▶ [PROBLEM STATEMENT] Look through the data below and return each line where "rectangle" appears.

▶ [EXERCISE DATA]
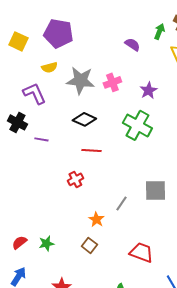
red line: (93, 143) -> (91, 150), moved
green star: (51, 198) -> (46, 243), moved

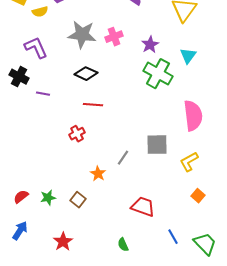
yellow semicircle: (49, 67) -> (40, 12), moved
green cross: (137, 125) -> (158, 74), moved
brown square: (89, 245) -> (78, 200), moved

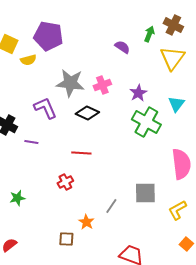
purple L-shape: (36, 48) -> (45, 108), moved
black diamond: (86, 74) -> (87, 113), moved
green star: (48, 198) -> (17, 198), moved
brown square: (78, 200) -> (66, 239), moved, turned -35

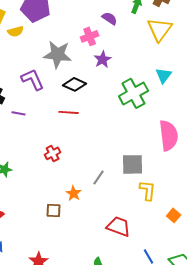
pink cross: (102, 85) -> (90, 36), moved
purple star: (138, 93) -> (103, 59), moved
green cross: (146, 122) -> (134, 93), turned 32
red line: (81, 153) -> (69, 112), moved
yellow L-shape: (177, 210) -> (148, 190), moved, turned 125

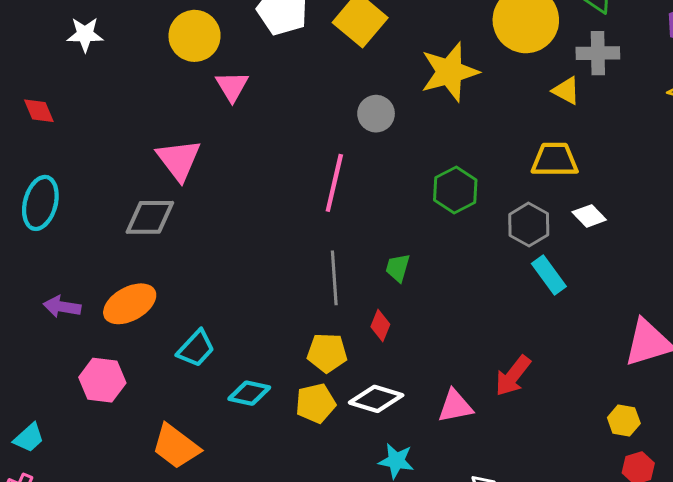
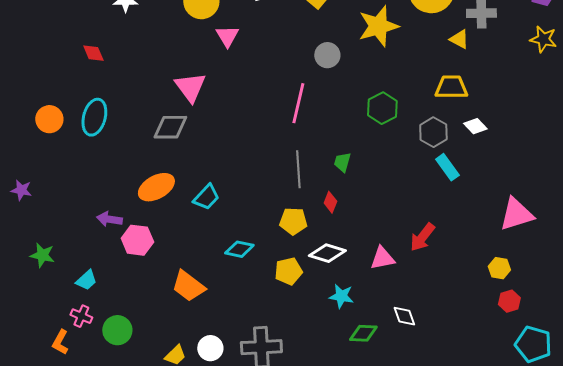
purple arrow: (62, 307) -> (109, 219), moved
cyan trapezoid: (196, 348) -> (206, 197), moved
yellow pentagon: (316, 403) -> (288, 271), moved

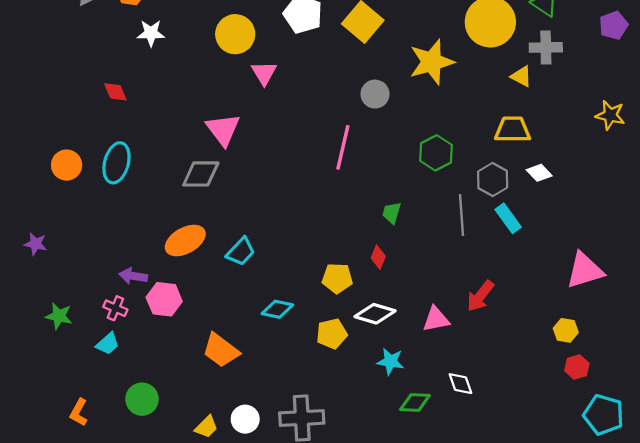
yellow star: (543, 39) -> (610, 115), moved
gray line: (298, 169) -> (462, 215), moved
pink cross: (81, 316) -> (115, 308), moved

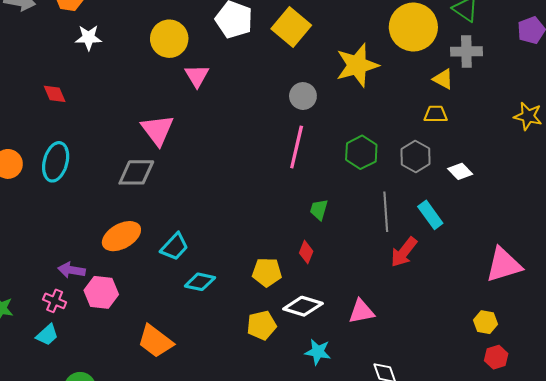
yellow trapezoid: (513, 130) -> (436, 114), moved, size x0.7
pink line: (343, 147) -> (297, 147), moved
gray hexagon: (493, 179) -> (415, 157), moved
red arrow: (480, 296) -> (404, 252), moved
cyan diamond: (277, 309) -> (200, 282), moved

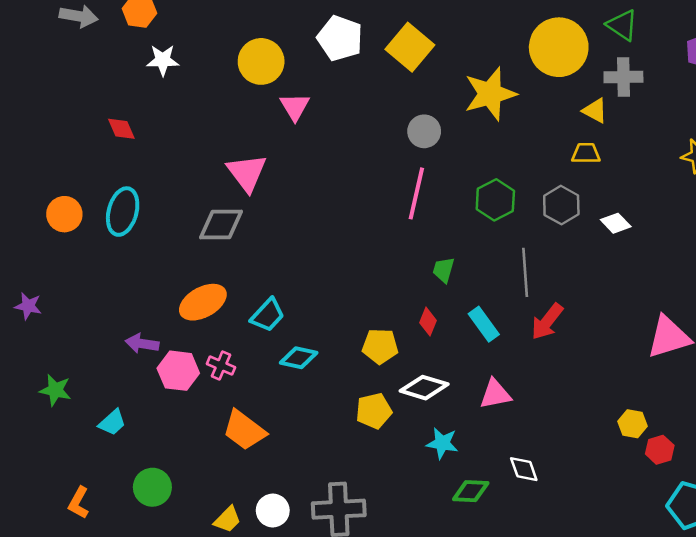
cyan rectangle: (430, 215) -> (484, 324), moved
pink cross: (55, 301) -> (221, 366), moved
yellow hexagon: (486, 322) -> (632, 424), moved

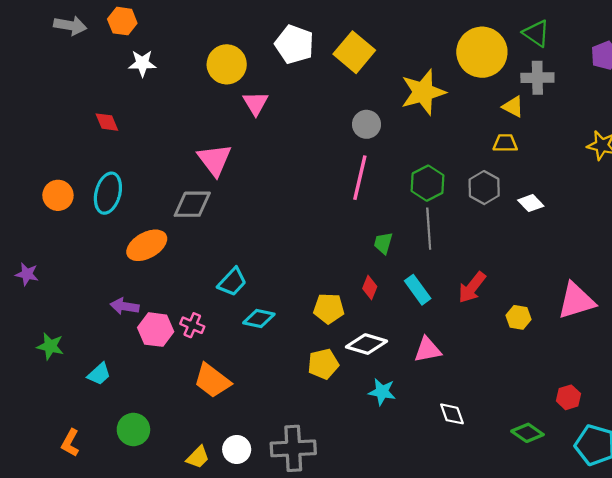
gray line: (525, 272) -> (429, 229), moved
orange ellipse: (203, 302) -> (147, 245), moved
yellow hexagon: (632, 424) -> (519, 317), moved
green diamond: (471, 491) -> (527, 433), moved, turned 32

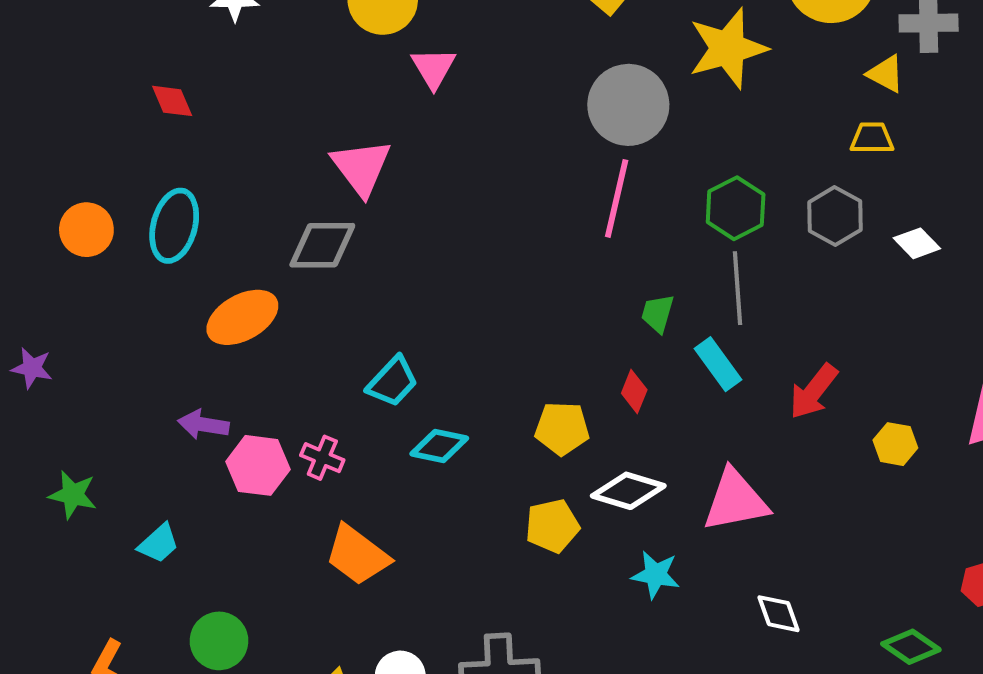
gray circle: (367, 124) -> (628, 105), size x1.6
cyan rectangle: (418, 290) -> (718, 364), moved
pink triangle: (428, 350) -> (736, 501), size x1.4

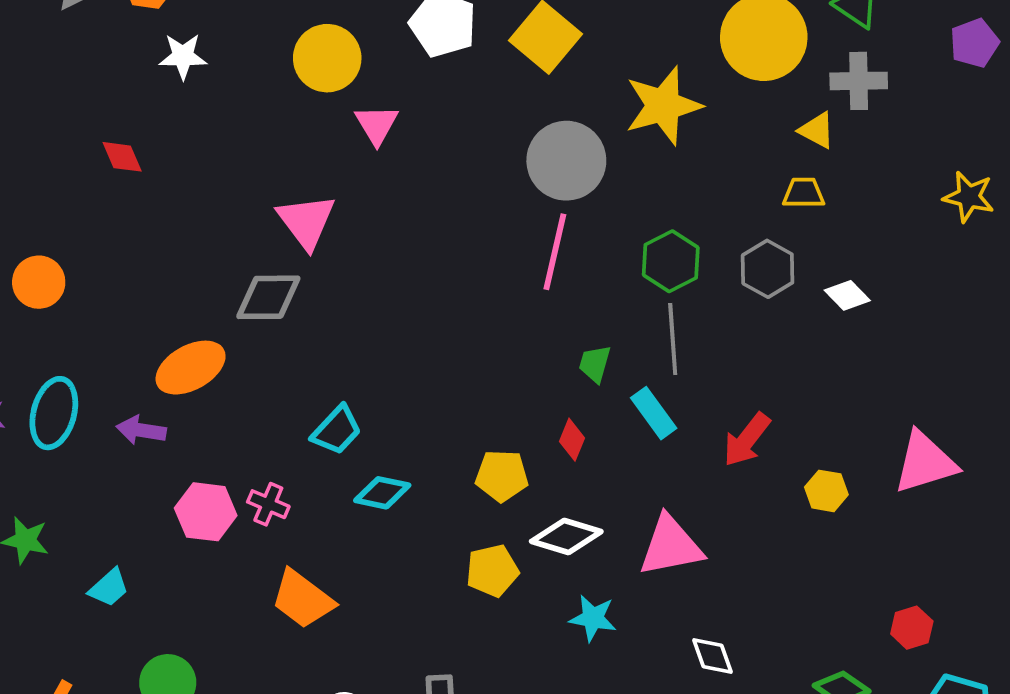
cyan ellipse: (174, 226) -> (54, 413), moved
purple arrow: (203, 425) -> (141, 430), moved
==
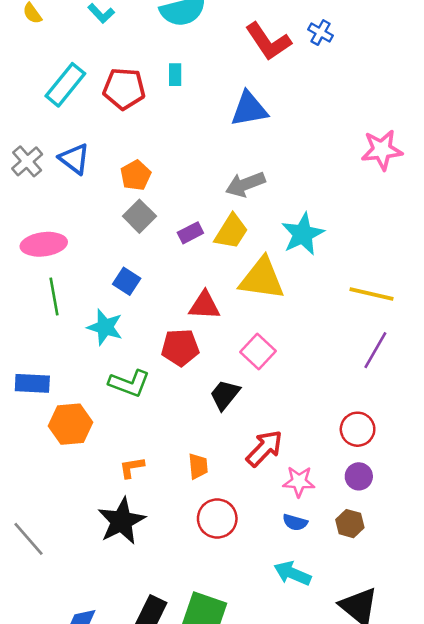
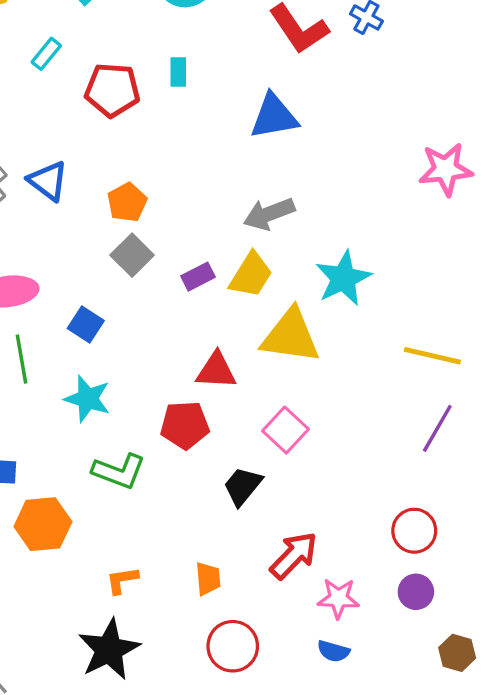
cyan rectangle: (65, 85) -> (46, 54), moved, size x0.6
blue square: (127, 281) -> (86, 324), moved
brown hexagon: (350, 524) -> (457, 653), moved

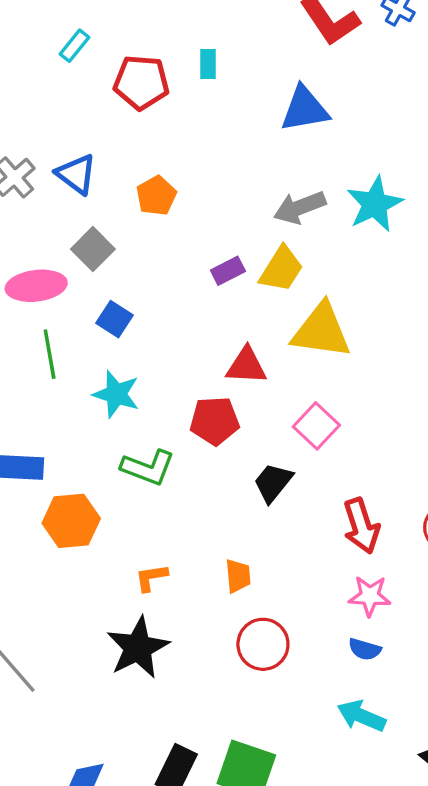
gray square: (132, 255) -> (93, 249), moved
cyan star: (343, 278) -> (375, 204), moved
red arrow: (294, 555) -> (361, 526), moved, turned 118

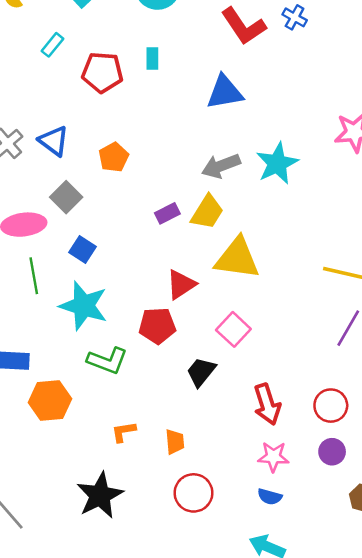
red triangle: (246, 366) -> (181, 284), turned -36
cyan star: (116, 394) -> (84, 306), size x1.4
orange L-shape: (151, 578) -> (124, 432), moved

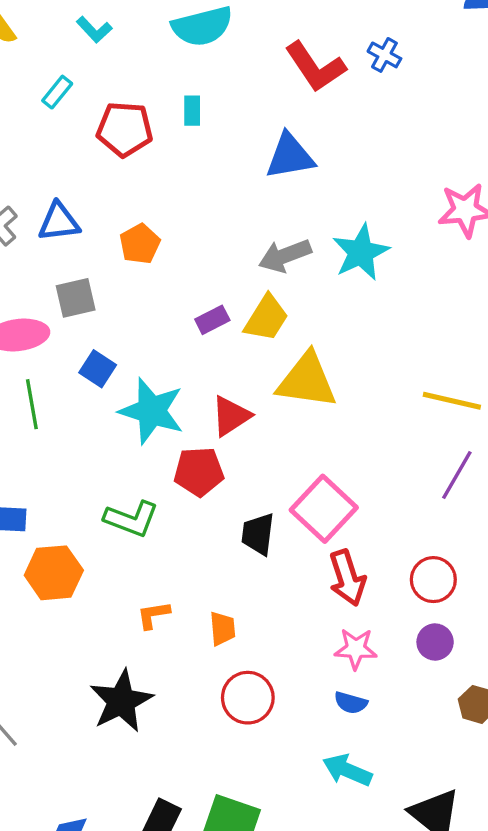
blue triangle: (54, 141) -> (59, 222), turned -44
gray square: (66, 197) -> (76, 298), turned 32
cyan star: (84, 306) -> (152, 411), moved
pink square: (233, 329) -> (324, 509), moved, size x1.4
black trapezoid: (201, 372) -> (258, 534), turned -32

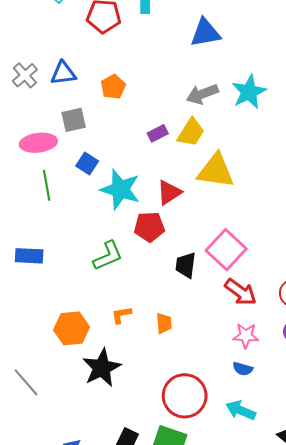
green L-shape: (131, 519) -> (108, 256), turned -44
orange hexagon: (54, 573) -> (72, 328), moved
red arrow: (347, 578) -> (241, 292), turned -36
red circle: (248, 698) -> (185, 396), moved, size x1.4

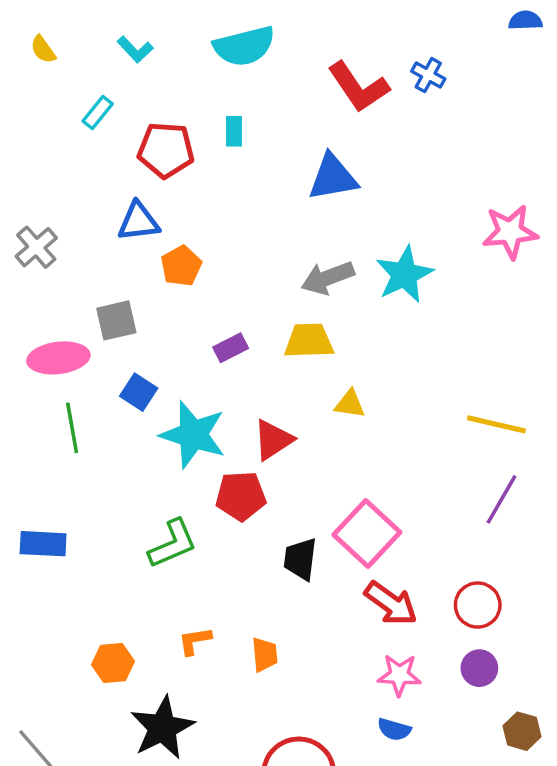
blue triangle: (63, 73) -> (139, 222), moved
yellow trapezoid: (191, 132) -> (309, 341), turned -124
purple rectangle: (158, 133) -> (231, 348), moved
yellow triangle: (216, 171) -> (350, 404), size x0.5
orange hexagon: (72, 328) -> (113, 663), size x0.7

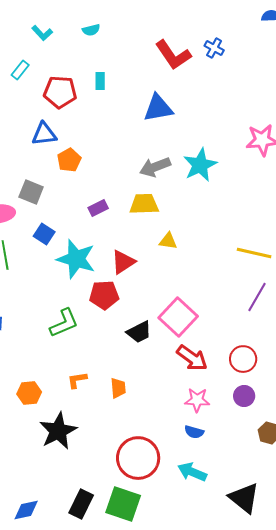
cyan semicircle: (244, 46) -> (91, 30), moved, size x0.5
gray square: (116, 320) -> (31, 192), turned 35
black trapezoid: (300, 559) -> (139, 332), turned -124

▶ [SOLUTION BELOW]
cyan rectangle: (430, 215) -> (484, 324), moved
cyan rectangle: (418, 290) -> (718, 364), moved
cyan rectangle: (65, 85) -> (46, 54), moved, size x0.6
purple rectangle: (158, 133) -> (231, 348), moved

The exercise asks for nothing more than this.